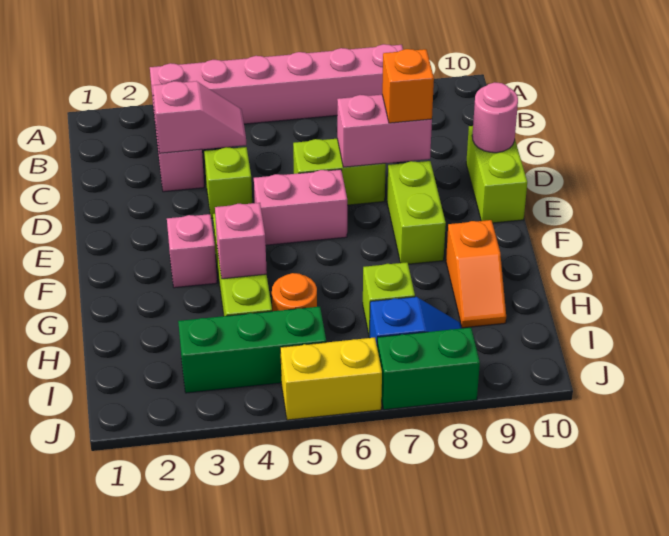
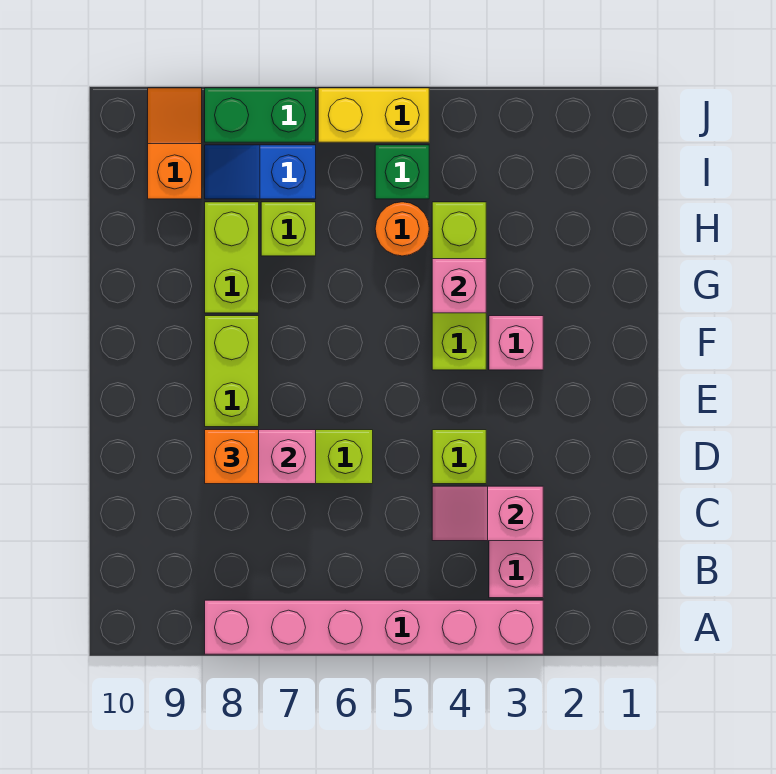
lime brick D10:E10 level 1 -> lime brick G8:H8 level 1
pink round brick D10 level 2 -> none
pink brick E5:E6 level 1 -> none
orange slope G9:H9 level 1 top G -> orange slope I9:J9 level 1 top I
green brick I3:I5 level 1 -> green brick I5 level 1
========================================
- PROBLEM REQUIREMENTS -
Beginning with the line that holds "pink round brick D10 level 2 -> none" and ending with the last line of the material, retype each line exactly and output nothing else.

- RESULT -
pink round brick D10 level 2 -> none
pink brick E5:E6 level 1 -> none
orange slope G9:H9 level 1 top G -> orange slope I9:J9 level 1 top I
green brick I3:I5 level 1 -> green brick I5 level 1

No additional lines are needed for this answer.